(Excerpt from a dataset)
##############################
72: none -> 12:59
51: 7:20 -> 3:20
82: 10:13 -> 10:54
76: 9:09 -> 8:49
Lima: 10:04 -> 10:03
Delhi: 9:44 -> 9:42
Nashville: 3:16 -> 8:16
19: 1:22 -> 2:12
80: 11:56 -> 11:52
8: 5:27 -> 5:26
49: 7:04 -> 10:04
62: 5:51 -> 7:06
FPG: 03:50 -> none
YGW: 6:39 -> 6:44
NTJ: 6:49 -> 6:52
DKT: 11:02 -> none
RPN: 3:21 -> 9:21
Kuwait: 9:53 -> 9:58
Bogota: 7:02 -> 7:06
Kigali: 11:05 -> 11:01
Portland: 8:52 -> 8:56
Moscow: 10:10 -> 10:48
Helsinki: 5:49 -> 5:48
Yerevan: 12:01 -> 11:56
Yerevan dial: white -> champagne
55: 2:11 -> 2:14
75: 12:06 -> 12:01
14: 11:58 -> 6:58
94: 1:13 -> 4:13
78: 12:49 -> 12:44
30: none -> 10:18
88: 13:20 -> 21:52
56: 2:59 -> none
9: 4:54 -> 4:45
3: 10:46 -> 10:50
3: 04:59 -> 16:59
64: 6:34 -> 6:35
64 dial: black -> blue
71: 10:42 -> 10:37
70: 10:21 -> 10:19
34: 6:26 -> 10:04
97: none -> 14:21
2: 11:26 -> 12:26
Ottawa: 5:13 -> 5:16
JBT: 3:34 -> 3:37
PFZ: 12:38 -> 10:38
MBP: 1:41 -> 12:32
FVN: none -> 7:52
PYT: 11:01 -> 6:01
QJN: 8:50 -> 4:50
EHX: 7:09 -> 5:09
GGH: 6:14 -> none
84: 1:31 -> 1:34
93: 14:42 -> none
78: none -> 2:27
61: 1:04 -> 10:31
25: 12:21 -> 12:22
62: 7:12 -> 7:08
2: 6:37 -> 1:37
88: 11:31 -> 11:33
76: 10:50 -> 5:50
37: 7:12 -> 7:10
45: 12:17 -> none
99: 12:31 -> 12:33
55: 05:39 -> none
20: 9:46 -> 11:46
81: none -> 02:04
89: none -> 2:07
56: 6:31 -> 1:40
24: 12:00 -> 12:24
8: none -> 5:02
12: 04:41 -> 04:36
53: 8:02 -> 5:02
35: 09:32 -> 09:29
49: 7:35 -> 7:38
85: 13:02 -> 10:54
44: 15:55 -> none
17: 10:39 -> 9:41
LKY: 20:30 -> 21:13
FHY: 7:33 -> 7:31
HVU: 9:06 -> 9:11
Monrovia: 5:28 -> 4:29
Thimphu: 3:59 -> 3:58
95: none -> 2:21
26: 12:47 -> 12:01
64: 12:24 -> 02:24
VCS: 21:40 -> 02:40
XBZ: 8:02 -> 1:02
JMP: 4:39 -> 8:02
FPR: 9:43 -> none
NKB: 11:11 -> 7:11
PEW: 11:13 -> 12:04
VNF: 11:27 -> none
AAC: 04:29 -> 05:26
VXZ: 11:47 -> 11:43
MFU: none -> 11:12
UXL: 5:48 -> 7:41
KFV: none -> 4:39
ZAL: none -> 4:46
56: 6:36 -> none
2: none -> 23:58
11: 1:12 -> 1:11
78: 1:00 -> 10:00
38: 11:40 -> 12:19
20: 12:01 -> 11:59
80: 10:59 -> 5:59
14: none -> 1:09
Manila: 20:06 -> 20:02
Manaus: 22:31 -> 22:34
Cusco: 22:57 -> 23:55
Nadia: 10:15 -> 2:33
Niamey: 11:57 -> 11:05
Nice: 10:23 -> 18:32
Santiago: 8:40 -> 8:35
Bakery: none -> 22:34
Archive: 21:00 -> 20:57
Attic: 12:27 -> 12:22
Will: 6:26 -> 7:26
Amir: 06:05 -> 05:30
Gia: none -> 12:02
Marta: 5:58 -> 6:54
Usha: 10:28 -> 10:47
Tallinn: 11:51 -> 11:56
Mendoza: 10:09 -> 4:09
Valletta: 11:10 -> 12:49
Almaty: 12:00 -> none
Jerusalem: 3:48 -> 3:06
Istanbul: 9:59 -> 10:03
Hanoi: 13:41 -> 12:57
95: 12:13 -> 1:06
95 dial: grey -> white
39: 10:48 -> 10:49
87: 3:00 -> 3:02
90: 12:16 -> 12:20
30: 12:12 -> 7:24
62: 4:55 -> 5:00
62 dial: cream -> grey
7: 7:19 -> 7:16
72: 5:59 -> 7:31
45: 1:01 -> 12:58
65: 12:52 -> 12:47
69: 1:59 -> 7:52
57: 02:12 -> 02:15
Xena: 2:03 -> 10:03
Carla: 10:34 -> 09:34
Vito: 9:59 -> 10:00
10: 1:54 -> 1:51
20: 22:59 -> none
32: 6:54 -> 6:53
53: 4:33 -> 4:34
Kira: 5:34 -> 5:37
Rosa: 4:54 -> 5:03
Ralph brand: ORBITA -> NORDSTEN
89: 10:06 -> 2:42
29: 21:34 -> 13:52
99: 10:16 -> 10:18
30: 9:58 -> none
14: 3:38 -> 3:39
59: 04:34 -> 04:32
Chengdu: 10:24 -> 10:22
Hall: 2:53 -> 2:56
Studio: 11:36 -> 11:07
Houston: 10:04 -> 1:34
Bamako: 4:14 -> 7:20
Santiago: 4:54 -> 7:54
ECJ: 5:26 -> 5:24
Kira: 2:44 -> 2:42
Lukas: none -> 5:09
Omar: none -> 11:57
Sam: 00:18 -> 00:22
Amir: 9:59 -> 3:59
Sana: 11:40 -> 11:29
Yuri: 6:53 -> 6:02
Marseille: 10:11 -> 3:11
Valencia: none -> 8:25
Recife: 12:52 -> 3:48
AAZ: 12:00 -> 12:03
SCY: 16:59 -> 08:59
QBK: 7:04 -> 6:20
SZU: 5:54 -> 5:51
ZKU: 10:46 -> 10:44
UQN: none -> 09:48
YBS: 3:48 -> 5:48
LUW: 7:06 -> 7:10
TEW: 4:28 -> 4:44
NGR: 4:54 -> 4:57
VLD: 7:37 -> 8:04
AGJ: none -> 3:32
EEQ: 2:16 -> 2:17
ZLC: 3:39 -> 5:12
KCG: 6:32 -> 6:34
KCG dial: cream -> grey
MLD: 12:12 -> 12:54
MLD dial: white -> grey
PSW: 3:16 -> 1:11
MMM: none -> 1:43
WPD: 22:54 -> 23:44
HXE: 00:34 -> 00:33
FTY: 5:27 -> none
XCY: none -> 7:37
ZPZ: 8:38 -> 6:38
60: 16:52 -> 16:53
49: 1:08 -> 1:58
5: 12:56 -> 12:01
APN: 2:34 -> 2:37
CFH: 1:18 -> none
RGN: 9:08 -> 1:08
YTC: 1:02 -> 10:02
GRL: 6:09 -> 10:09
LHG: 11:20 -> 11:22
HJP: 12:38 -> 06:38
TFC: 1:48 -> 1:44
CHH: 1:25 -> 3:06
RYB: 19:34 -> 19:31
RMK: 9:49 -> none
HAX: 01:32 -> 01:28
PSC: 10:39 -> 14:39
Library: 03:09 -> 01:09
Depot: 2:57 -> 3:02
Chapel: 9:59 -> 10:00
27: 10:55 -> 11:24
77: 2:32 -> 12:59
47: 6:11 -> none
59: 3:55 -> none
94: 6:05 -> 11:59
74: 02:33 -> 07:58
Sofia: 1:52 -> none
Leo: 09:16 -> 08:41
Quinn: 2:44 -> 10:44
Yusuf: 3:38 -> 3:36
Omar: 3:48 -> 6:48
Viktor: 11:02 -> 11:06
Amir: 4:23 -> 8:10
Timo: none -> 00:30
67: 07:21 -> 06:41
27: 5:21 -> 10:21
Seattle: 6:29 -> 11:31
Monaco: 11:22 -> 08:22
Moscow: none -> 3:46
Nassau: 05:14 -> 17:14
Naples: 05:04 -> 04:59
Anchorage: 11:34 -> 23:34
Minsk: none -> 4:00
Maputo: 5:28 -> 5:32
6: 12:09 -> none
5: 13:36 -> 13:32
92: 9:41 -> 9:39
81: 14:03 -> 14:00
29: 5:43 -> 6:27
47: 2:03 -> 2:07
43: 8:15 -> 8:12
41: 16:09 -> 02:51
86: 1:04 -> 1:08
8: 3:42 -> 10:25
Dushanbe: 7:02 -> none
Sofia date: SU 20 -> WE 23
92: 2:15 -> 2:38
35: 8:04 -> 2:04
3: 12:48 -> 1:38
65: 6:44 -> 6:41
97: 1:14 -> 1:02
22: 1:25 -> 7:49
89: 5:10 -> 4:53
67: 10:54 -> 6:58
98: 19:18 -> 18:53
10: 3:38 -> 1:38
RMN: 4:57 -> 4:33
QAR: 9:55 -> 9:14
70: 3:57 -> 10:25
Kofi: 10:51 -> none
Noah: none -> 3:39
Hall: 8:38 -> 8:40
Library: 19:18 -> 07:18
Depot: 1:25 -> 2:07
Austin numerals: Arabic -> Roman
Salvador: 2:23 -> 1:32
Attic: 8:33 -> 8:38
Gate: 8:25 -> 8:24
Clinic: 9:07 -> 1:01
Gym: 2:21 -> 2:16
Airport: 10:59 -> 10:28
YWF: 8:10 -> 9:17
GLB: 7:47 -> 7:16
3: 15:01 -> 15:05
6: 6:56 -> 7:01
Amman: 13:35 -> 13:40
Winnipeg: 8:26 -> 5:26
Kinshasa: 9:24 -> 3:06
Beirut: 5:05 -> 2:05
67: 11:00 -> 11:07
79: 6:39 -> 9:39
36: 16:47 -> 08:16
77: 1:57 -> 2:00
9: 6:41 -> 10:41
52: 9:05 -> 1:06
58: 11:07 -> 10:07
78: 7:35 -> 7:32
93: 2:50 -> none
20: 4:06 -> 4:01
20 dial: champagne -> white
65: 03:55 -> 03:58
##############################
Problem description
Reproduce the items from the beginning through the line containing "VCS: 21:40 -> 02:40", substituting "face" for "dial" and leaving everything else unchanged.

The output
72: none -> 12:59
51: 7:20 -> 3:20
82: 10:13 -> 10:54
76: 9:09 -> 8:49
Lima: 10:04 -> 10:03
Delhi: 9:44 -> 9:42
Nashville: 3:16 -> 8:16
19: 1:22 -> 2:12
80: 11:56 -> 11:52
8: 5:27 -> 5:26
49: 7:04 -> 10:04
62: 5:51 -> 7:06
FPG: 03:50 -> none
YGW: 6:39 -> 6:44
NTJ: 6:49 -> 6:52
DKT: 11:02 -> none
RPN: 3:21 -> 9:21
Kuwait: 9:53 -> 9:58
Bogota: 7:02 -> 7:06
Kigali: 11:05 -> 11:01
Portland: 8:52 -> 8:56
Moscow: 10:10 -> 10:48
Helsinki: 5:49 -> 5:48
Yerevan: 12:01 -> 11:56
Yerevan face: white -> champagne
55: 2:11 -> 2:14
75: 12:06 -> 12:01
14: 11:58 -> 6:58
94: 1:13 -> 4:13
78: 12:49 -> 12:44
30: none -> 10:18
88: 13:20 -> 21:52
56: 2:59 -> none
9: 4:54 -> 4:45
3: 10:46 -> 10:50
3: 04:59 -> 16:59
64: 6:34 -> 6:35
64 face: black -> blue
71: 10:42 -> 10:37
70: 10:21 -> 10:19
34: 6:26 -> 10:04
97: none -> 14:21
2: 11:26 -> 12:26
Ottawa: 5:13 -> 5:16
JBT: 3:34 -> 3:37
PFZ: 12:38 -> 10:38
MBP: 1:41 -> 12:32
FVN: none -> 7:52
PYT: 11:01 -> 6:01
QJN: 8:50 -> 4:50
EHX: 7:09 -> 5:09
GGH: 6:14 -> none
84: 1:31 -> 1:34
93: 14:42 -> none
78: none -> 2:27
61: 1:04 -> 10:31
25: 12:21 -> 12:22
62: 7:12 -> 7:08
2: 6:37 -> 1:37
88: 11:31 -> 11:33
76: 10:50 -> 5:50
37: 7:12 -> 7:10
45: 12:17 -> none
99: 12:31 -> 12:33
55: 05:39 -> none
20: 9:46 -> 11:46
81: none -> 02:04
89: none -> 2:07
56: 6:31 -> 1:40
24: 12:00 -> 12:24
8: none -> 5:02
12: 04:41 -> 04:36
53: 8:02 -> 5:02
35: 09:32 -> 09:29
49: 7:35 -> 7:38
85: 13:02 -> 10:54
44: 15:55 -> none
17: 10:39 -> 9:41
LKY: 20:30 -> 21:13
FHY: 7:33 -> 7:31
HVU: 9:06 -> 9:11
Monrovia: 5:28 -> 4:29
Thimphu: 3:59 -> 3:58
95: none -> 2:21
26: 12:47 -> 12:01
64: 12:24 -> 02:24
VCS: 21:40 -> 02:40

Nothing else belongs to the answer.